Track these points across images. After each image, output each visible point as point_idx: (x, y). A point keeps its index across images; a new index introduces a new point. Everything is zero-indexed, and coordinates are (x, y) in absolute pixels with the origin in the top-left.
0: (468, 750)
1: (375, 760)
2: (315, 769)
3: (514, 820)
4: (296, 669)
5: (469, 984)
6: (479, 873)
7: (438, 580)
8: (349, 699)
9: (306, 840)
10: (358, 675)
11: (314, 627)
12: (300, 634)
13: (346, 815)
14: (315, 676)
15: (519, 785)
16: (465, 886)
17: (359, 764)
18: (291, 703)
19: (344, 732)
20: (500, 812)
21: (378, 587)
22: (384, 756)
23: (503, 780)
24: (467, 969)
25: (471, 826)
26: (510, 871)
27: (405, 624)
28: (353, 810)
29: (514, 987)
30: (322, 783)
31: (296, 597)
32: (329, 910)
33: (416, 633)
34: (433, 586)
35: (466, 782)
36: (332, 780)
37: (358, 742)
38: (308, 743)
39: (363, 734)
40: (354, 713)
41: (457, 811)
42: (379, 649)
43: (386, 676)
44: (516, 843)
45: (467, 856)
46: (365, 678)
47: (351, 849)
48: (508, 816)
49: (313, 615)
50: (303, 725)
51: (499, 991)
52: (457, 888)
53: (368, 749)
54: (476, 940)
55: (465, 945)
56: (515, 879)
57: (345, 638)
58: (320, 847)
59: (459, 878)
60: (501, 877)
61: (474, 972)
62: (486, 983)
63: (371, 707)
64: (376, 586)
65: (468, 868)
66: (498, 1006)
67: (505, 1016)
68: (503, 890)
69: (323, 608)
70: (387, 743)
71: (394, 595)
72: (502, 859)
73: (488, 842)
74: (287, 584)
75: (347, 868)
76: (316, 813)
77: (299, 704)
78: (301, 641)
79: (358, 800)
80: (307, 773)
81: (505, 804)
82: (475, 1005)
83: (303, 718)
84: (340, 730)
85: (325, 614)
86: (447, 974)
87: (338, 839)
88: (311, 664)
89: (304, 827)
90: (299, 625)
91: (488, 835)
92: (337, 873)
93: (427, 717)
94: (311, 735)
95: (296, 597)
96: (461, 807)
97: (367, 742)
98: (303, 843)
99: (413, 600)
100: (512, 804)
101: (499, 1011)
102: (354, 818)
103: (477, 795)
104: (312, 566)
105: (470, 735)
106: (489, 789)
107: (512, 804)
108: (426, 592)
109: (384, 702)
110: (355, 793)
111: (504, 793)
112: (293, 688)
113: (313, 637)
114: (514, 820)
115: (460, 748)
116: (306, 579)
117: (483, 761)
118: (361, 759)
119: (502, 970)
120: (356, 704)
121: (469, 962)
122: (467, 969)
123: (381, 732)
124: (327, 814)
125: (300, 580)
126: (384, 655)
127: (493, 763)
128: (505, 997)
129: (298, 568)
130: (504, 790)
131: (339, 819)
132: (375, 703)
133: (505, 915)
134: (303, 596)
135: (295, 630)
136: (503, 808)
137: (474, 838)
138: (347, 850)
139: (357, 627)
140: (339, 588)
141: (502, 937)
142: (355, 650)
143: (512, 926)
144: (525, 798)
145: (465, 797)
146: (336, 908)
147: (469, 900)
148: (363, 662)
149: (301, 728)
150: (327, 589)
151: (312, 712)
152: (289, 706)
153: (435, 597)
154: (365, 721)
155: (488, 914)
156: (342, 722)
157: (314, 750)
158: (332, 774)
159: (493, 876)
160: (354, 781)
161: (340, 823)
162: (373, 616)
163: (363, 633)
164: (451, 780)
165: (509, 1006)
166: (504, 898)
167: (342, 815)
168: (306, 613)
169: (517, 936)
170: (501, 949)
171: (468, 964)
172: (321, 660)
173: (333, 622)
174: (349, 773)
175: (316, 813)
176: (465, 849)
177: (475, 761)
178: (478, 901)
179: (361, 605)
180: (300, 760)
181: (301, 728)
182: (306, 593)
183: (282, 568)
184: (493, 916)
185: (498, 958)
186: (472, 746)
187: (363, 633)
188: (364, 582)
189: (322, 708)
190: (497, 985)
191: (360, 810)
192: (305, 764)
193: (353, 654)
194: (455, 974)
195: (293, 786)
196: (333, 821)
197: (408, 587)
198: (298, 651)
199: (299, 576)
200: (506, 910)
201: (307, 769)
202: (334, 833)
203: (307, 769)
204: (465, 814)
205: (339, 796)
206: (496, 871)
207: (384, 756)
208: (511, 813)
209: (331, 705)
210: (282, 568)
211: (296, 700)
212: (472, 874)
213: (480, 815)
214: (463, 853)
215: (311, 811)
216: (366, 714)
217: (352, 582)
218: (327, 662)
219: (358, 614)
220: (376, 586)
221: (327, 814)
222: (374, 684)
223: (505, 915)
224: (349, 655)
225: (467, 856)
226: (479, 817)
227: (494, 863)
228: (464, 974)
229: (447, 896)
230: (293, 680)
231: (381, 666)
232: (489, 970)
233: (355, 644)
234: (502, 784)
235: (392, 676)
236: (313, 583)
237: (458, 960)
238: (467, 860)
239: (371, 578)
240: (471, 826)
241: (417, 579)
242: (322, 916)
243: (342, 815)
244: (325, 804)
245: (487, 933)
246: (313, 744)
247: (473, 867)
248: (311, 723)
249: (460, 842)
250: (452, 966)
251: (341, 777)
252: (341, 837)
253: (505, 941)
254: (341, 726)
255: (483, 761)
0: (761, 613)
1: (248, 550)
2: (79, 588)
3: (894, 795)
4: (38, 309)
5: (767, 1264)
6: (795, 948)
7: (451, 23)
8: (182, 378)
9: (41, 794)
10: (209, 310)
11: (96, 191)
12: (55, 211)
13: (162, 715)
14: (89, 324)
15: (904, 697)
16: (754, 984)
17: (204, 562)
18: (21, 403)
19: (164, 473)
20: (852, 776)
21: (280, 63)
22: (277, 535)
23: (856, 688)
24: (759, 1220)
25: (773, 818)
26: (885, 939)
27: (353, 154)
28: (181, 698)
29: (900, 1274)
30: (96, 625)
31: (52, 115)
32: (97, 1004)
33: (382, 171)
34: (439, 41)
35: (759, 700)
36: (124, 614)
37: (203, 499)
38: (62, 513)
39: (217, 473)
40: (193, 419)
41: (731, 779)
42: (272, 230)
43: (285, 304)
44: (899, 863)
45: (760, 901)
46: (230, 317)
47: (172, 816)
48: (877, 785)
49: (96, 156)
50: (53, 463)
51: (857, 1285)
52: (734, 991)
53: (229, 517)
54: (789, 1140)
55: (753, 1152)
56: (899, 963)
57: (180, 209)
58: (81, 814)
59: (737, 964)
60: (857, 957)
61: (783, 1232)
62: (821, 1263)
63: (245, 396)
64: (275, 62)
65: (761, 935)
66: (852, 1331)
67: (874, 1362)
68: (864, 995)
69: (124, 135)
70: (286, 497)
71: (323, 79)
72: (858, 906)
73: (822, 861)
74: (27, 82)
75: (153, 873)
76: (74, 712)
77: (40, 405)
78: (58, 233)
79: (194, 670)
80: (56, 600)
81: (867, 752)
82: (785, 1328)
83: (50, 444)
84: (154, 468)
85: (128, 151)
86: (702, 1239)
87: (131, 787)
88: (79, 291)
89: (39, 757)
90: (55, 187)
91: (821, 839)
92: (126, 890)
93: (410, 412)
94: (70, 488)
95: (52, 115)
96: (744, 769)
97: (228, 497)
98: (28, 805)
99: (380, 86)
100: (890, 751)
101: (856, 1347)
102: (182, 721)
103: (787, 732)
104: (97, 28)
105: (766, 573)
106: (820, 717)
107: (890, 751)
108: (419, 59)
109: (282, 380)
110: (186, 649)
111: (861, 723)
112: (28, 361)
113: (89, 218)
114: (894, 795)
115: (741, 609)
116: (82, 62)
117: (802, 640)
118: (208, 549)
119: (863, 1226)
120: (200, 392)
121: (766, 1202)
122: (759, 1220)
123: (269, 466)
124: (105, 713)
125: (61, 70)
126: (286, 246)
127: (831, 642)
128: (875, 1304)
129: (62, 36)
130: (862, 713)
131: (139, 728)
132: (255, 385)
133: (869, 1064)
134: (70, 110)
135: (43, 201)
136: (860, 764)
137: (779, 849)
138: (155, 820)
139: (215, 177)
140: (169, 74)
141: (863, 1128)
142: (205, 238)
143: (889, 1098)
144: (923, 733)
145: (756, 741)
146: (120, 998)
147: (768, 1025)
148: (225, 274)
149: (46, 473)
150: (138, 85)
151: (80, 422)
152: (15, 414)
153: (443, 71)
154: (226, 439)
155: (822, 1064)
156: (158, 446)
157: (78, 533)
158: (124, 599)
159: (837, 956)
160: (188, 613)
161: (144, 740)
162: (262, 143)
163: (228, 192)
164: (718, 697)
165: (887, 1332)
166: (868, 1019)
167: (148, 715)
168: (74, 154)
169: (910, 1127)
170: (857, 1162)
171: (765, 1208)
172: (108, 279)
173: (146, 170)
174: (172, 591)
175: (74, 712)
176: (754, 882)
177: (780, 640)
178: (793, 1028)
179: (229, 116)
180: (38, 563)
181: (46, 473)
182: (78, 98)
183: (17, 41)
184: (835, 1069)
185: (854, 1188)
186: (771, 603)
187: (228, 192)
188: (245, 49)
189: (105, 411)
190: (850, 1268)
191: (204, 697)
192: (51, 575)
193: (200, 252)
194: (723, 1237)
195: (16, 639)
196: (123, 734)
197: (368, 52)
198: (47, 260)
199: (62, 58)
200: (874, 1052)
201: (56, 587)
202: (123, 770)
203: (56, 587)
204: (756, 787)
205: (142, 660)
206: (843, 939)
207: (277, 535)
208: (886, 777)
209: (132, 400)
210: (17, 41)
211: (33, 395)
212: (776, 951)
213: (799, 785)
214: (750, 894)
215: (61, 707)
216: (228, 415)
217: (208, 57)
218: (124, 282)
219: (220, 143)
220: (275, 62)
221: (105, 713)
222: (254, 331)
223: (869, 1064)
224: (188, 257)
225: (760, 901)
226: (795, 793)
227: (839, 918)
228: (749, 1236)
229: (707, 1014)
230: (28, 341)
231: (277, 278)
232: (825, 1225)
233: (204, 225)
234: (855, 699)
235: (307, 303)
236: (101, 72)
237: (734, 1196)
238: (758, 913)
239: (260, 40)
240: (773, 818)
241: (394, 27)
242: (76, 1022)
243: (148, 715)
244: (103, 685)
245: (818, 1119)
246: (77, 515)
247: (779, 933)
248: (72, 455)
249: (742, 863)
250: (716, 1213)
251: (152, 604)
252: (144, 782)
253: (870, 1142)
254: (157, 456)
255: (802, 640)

▬▬▬▬▬▬

• _Directive_
Copy out the listing from its first line up to and including the line that contains "47: (351, 849)".

• _Expected answer_
Track these points across images. After each image, output each visible point as point_idx: (x, y). A point keeps its index across images; a new index introduces a new point. Everything is zero-indexed, and coordinates are (x, y) in absolute pixels with the origin in the top-left.
0: (468, 750)
1: (375, 760)
2: (315, 769)
3: (514, 820)
4: (296, 669)
5: (469, 984)
6: (479, 873)
7: (438, 580)
8: (349, 699)
9: (306, 840)
10: (358, 675)
11: (314, 627)
12: (300, 634)
13: (346, 815)
14: (315, 676)
15: (519, 785)
16: (465, 886)
17: (359, 764)
18: (291, 703)
19: (344, 732)
20: (500, 812)
21: (378, 587)
22: (384, 756)
23: (503, 780)
24: (467, 969)
25: (471, 826)
26: (510, 871)
27: (405, 624)
28: (353, 810)
29: (514, 987)
30: (322, 783)
31: (296, 597)
32: (329, 910)
33: (416, 633)
34: (433, 586)
35: (466, 782)
36: (332, 780)
37: (358, 742)
38: (308, 743)
39: (363, 734)
40: (354, 713)
41: (457, 811)
42: (379, 649)
43: (386, 676)
44: (516, 843)
45: (467, 856)
46: (365, 678)
47: (351, 849)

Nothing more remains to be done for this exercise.